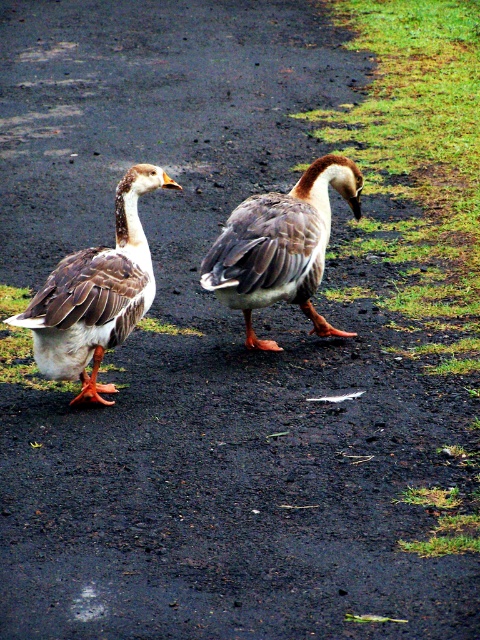
From the picture: Is the position of speckled feathered duck at left less distant than that of brown speckled feathers at center?

That is True.

Between speckled feathered duck at left and brown speckled feathers at center, which one has less height?

brown speckled feathers at center

Which is in front, point (61, 275) or point (259, 244)?

Point (61, 275) is in front.

Where is `speckled feathered duck at left`? The height and width of the screenshot is (640, 480). speckled feathered duck at left is located at coordinates (96, 294).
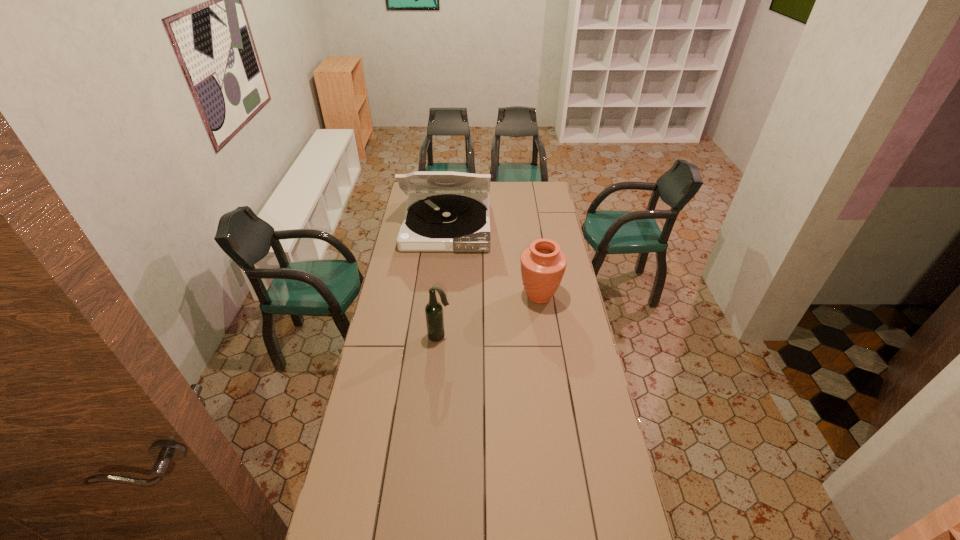
At what (x,y) coordinates should I click in order to perform the action: click on vacant space at the left edge of the desktop. Please return your answer as a coordinate pair (x, y). Looking at the image, I should click on (352, 430).

Where is `vacant space at the right edge`? vacant space at the right edge is located at coordinates (566, 425).

Where is `vacant point located between the nearest object and the vase`? vacant point located between the nearest object and the vase is located at coordinates (490, 316).

Image resolution: width=960 pixels, height=540 pixels. Identify the location of vacant area between the vase and the beer bottle. (490, 316).

Where is `unoccupied area between the rightmost object and the nearest object`? This screenshot has height=540, width=960. unoccupied area between the rightmost object and the nearest object is located at coordinates (490, 316).

The height and width of the screenshot is (540, 960). Find the location of `empty space between the farthest object and the rightmost object`. empty space between the farthest object and the rightmost object is located at coordinates (493, 261).

What are the coordinates of `vacant area that lies between the vase and the tallest object` in the screenshot? It's located at (493, 261).

At what (x,y) coordinates should I click in order to perform the action: click on object that is the closest to the farthest object. Please return your answer as a coordinate pair (x, y). This screenshot has height=540, width=960. Looking at the image, I should click on (543, 265).

Identify the location of object that ranks as the closest to the vase. (446, 211).

Where is `free point that satisfies the following two spatial constraints: 1. on the control panel of the nearest object; 2. on the left side of the tallest object`? free point that satisfies the following two spatial constraints: 1. on the control panel of the nearest object; 2. on the left side of the tallest object is located at coordinates (436, 336).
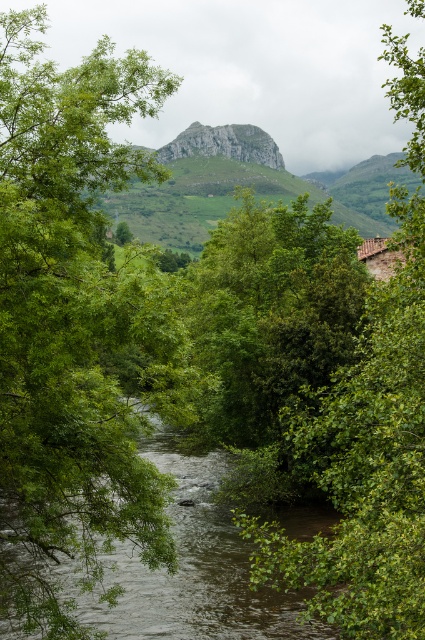
You are standing at the point with coordinates (365,464) in the scene. What object are you directly facing?

The point at coordinates (365,464) indicates a green leafy tree at center, so you are directly facing the green leafy tree at center.

Consider the image. You are standing at the origin point in the scene. Where is the green leafy stream at center located in terms of 2D coordinates?

The green leafy stream at center is located at the 2D coordinates of point (184, 570).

..............................

- _What the task asks_
Repeat the whole listing with "speckled" replaced by "spotted" and everything else unchanged. Leave out the pictures.

- _Exercise output_
From the picture: Is the position of spotted feathered duck at left less distant than that of brown spotted feathers at center?

That is True.

Between spotted feathered duck at left and brown spotted feathers at center, which one has less height?

brown spotted feathers at center

Which is in front, point (61, 275) or point (259, 244)?

Point (61, 275) is in front.

Where is `spotted feathered duck at left`? The height and width of the screenshot is (640, 480). spotted feathered duck at left is located at coordinates (96, 294).
At what (x,y) coordinates should I click in order to perform the action: click on vacant space at the left edge of the desktop. Please return your answer as a coordinate pair (x, y). Looking at the image, I should click on (352, 430).

Where is `vacant space at the right edge`? vacant space at the right edge is located at coordinates (566, 425).

Where is `vacant point located between the nearest object and the vase`? vacant point located between the nearest object and the vase is located at coordinates (490, 316).

Image resolution: width=960 pixels, height=540 pixels. Identify the location of vacant area between the vase and the beer bottle. (490, 316).

Where is `unoccupied area between the rightmost object and the nearest object`? This screenshot has height=540, width=960. unoccupied area between the rightmost object and the nearest object is located at coordinates (490, 316).

The height and width of the screenshot is (540, 960). Find the location of `empty space between the farthest object and the rightmost object`. empty space between the farthest object and the rightmost object is located at coordinates (493, 261).

What are the coordinates of `vacant area that lies between the vase and the tallest object` in the screenshot? It's located at (493, 261).

At what (x,y) coordinates should I click in order to perform the action: click on object that is the closest to the farthest object. Please return your answer as a coordinate pair (x, y). This screenshot has height=540, width=960. Looking at the image, I should click on (543, 265).

Identify the location of object that ranks as the closest to the vase. (446, 211).

Where is `free point that satisfies the following two spatial constraints: 1. on the control panel of the nearest object; 2. on the left side of the tallest object`? free point that satisfies the following two spatial constraints: 1. on the control panel of the nearest object; 2. on the left side of the tallest object is located at coordinates (436, 336).
You are standing at the point with coordinates (365,464) in the scene. What object are you directly facing?

The point at coordinates (365,464) indicates a green leafy tree at center, so you are directly facing the green leafy tree at center.

Consider the image. You are standing at the origin point in the scene. Where is the green leafy stream at center located in terms of 2D coordinates?

The green leafy stream at center is located at the 2D coordinates of point (184, 570).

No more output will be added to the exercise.